==== Supplied records ====

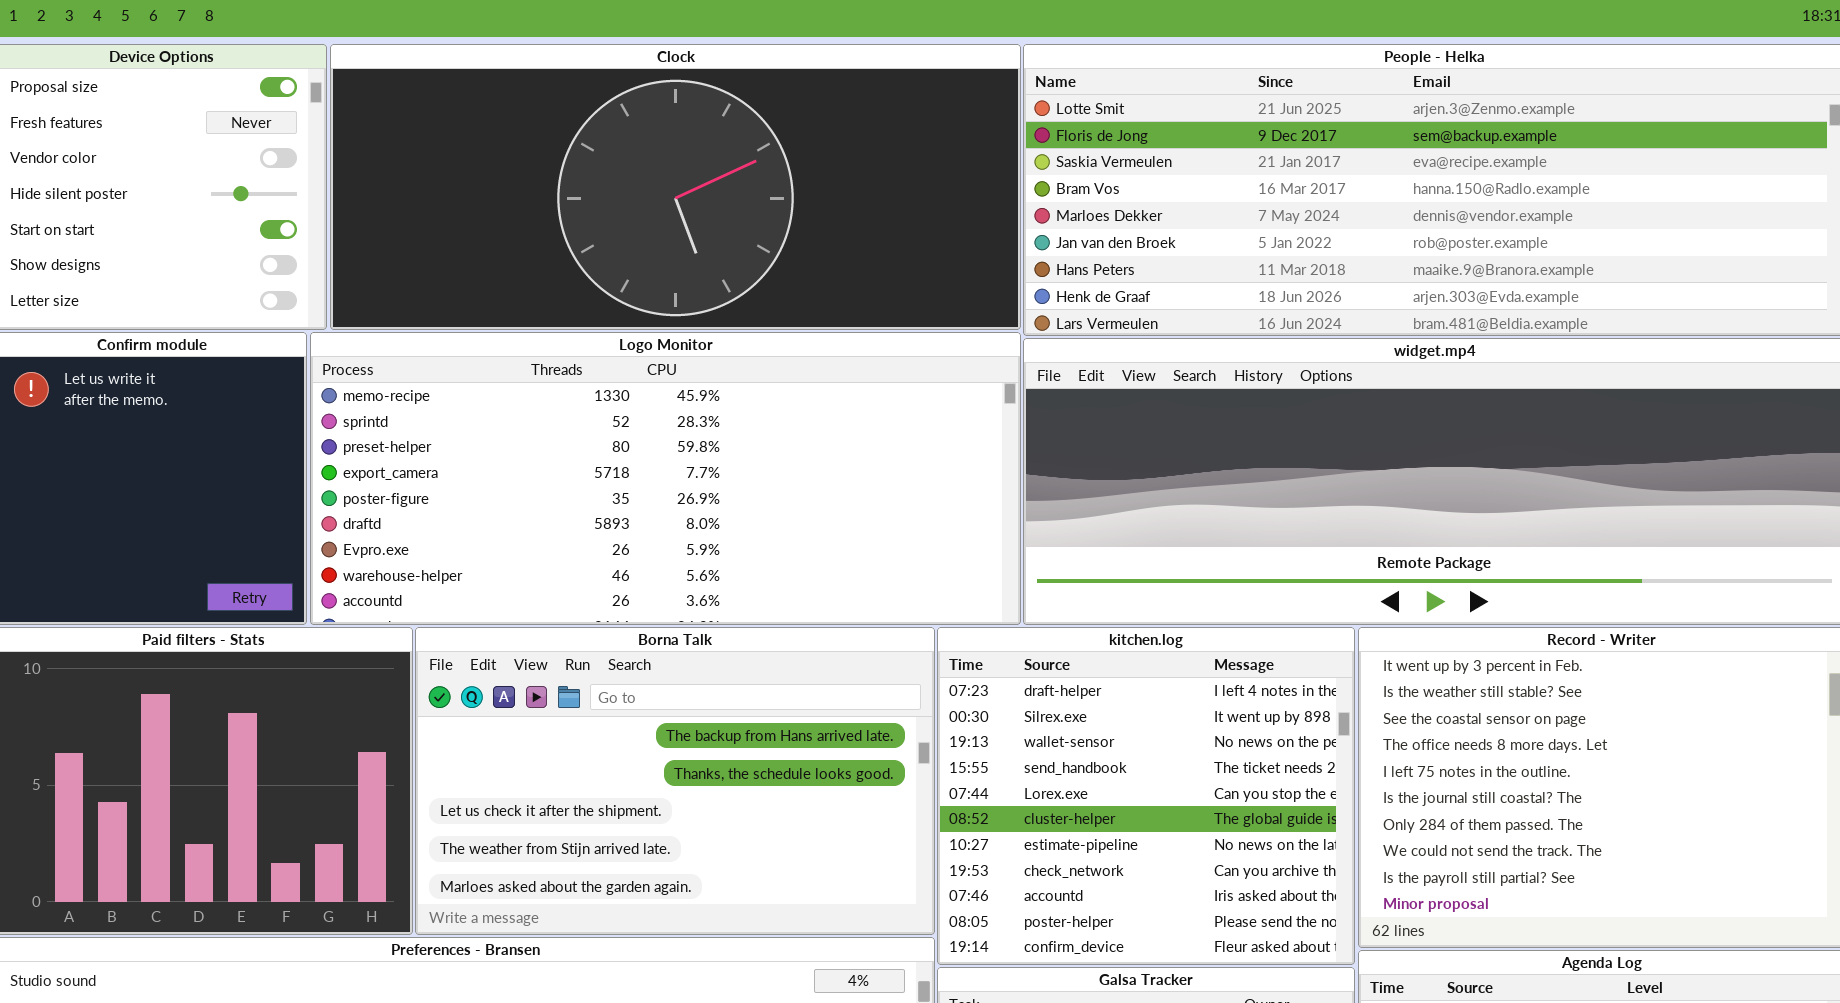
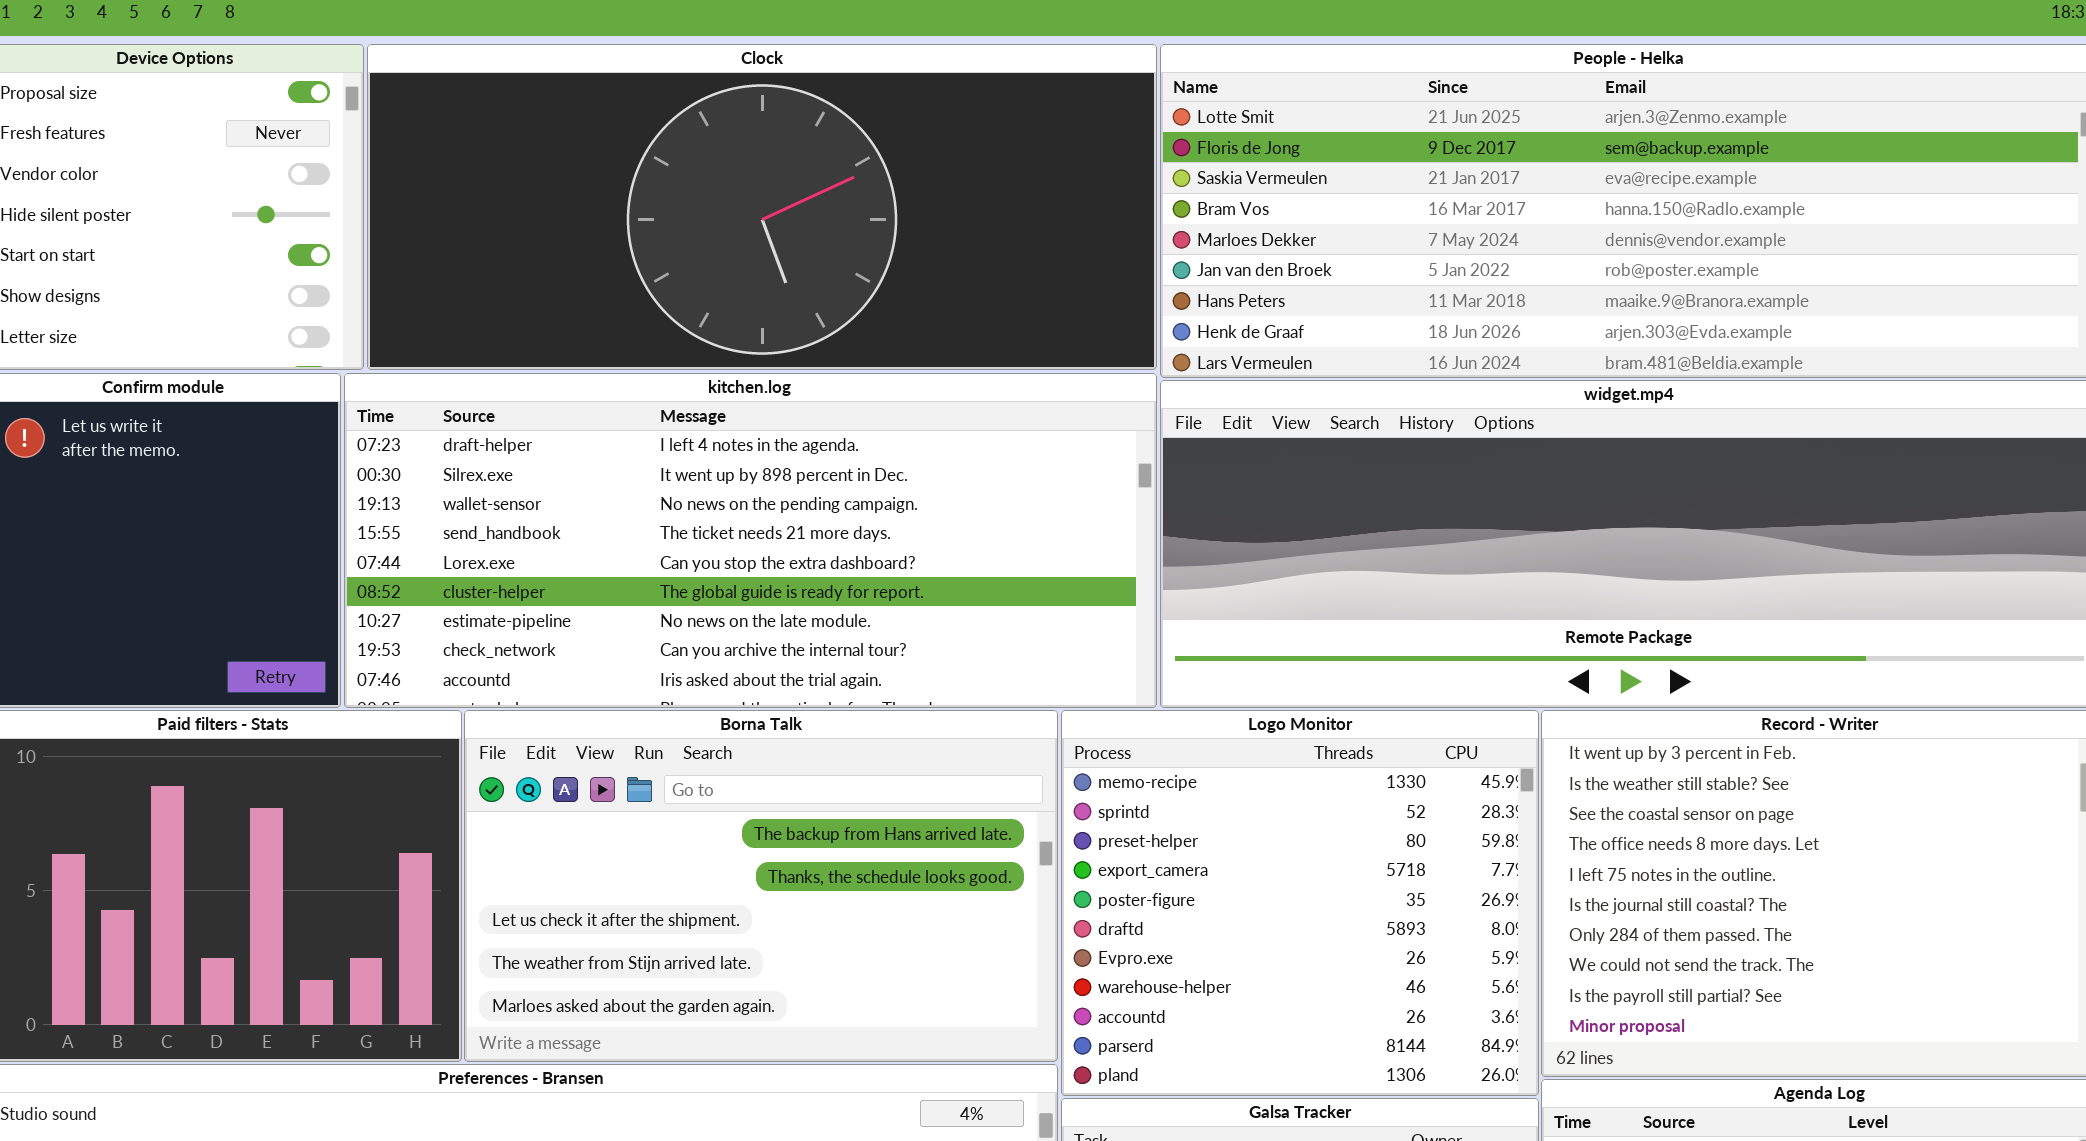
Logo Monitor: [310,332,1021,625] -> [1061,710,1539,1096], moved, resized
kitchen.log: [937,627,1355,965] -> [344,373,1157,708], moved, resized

====
==== Supplied records ====

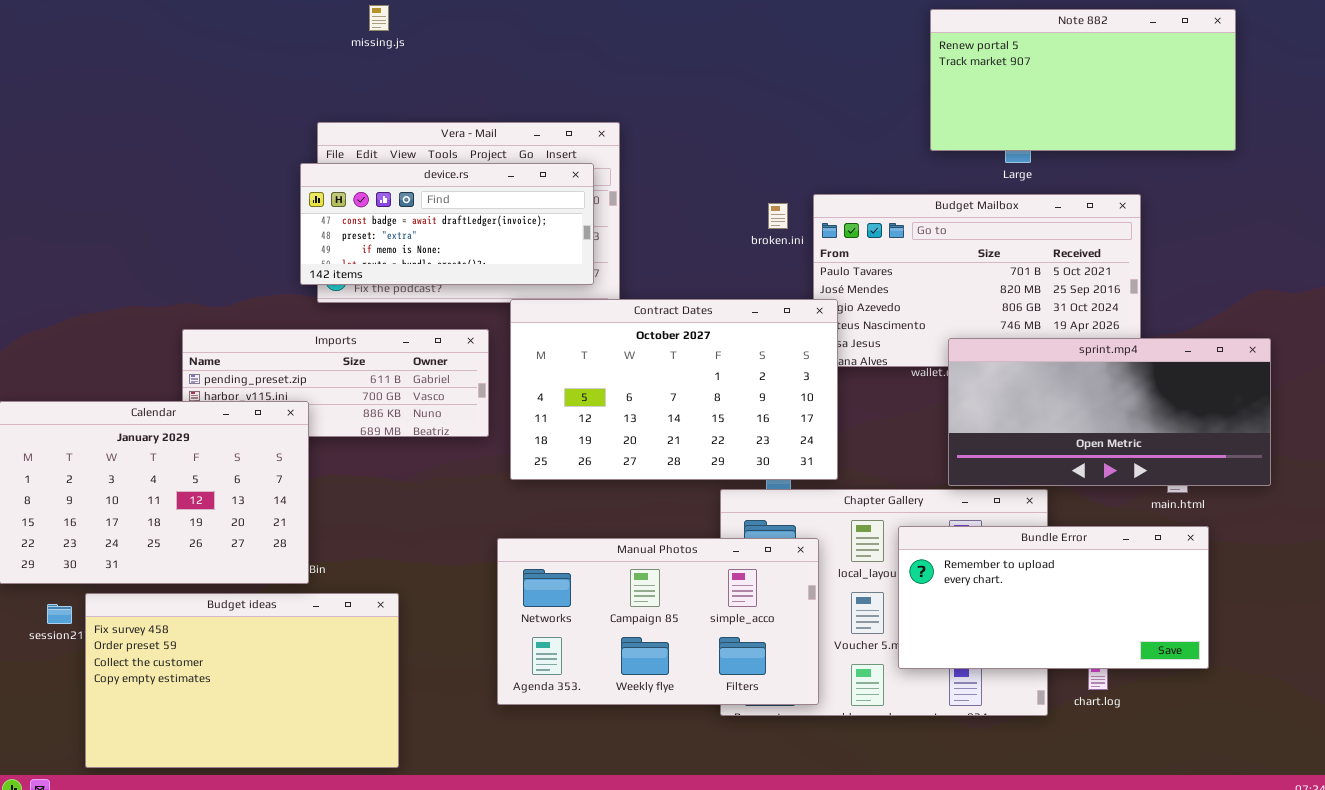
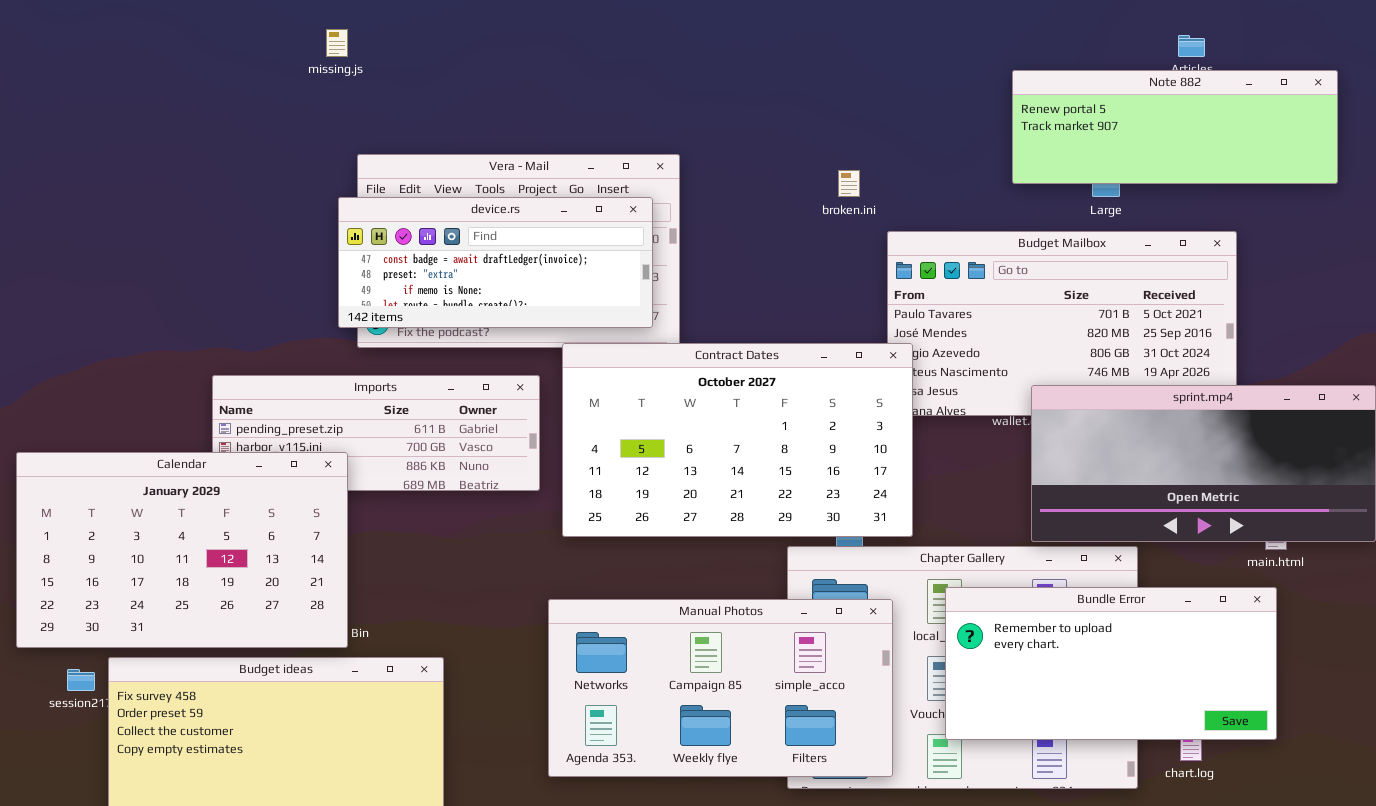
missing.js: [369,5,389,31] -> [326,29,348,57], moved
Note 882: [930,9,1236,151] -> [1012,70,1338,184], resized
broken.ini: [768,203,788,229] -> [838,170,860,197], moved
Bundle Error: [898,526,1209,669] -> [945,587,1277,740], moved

====

(Task statement) Note every line above where the string "moved" shows up, and copy those lines.

(Result)
Logo Monitor: [310,332,1021,625] -> [1061,710,1539,1096], moved, resized
kitchen.log: [937,627,1355,965] -> [344,373,1157,708], moved, resized
missing.js: [369,5,389,31] -> [326,29,348,57], moved
broken.ini: [768,203,788,229] -> [838,170,860,197], moved
Bundle Error: [898,526,1209,669] -> [945,587,1277,740], moved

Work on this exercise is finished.